WHAT YOU SHOULD DO: The lines from the one containing "after: anillo [turquesa]" through the end of the entries are what to output; reproduce them exactly and add nothing.

[Records excerpted from a collection]

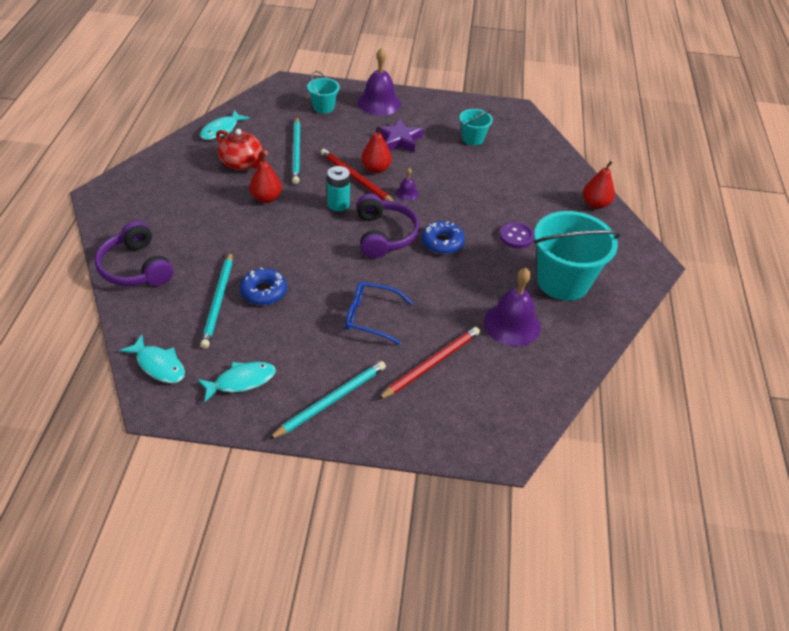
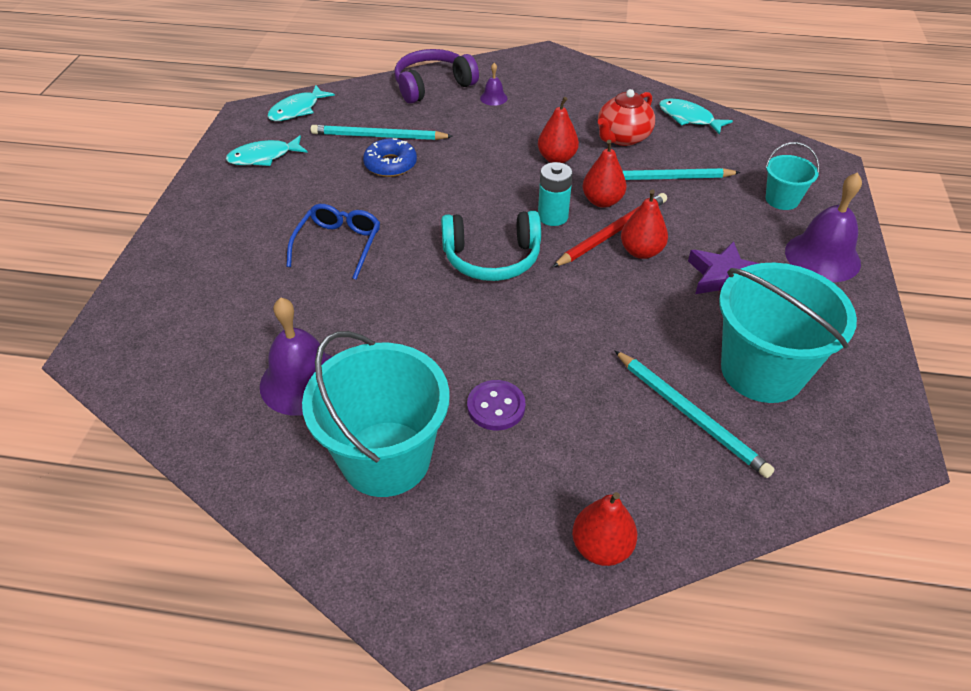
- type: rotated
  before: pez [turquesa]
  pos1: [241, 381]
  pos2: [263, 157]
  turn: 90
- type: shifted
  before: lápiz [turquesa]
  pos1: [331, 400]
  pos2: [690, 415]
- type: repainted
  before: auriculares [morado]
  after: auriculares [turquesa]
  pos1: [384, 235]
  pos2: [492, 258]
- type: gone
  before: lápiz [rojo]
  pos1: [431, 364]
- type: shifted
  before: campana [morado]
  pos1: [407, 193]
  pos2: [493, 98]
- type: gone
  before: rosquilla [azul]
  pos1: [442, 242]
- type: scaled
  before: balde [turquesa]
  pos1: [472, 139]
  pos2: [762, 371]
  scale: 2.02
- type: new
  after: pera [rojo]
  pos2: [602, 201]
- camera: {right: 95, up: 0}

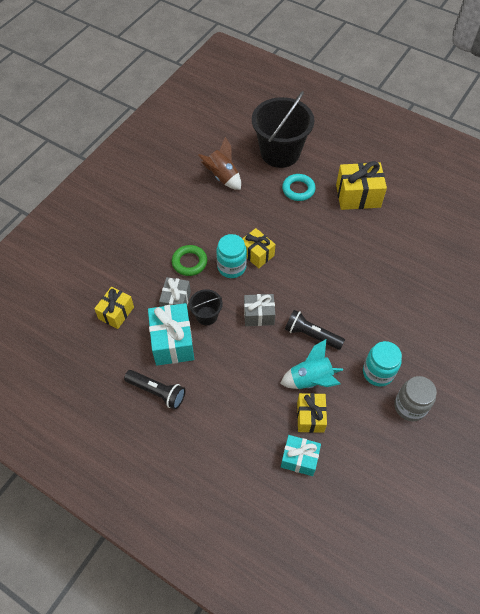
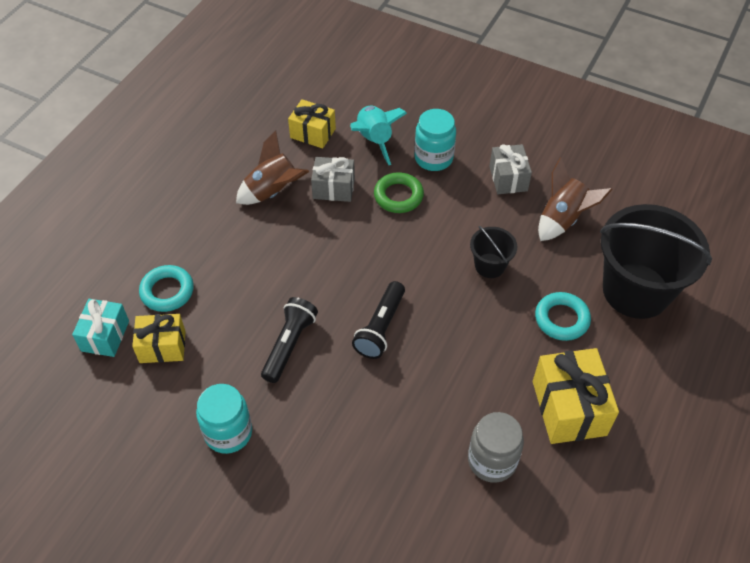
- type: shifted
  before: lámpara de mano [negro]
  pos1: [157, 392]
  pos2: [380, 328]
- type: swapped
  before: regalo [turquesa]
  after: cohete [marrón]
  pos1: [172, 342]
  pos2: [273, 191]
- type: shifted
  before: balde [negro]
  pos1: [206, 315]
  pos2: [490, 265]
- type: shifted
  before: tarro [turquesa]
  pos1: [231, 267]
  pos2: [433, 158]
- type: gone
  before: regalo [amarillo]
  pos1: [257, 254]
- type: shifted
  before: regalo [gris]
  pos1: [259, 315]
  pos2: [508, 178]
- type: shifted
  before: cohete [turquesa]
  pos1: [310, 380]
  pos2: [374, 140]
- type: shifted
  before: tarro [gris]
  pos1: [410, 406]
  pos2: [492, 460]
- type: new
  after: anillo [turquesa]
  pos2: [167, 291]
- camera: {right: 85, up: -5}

WRITTEN SOLUTION:
  after: anillo [turquesa]
  pos2: [167, 291]
- camera: {right: 85, up: -5}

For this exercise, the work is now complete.